=== Activity ===
In the listing below, how many lines carry the word "degrees"? Reply with only the number.

=== Recorded data ===
= = = = = = =

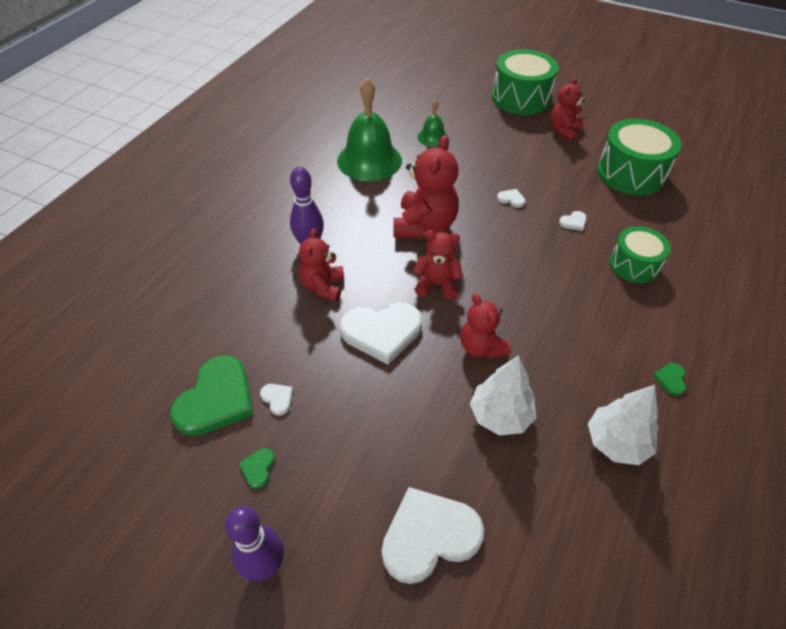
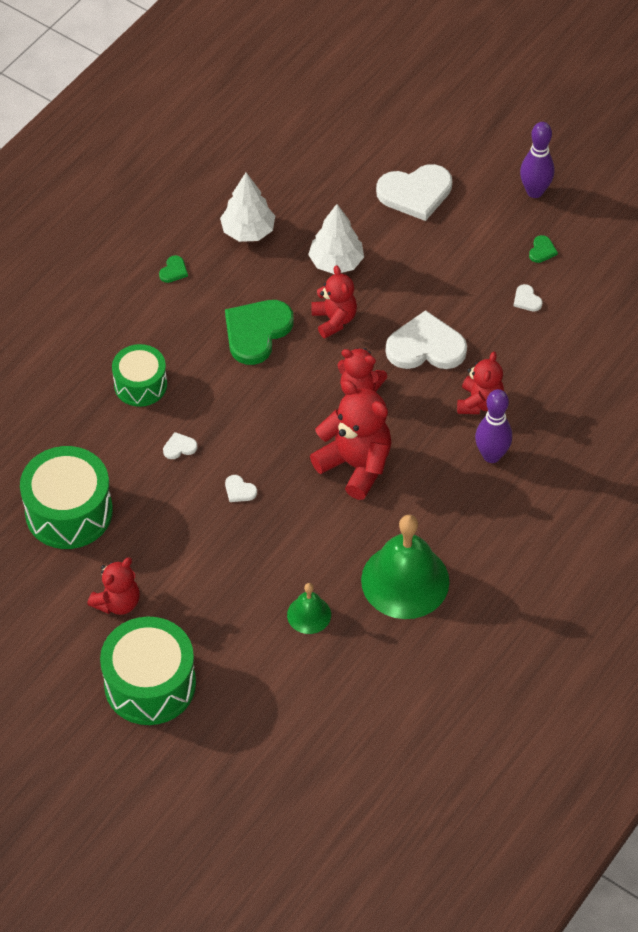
camera: 170 degrees left, 5 degrees up
(216, 399) = (581, 306): green heart -> green heart (256, 332)
(424, 226) = (355, 465): red teddy bear -> red teddy bear turned 105 degrees clockwise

= = = = = = =

=== Answer for this exercise ===
2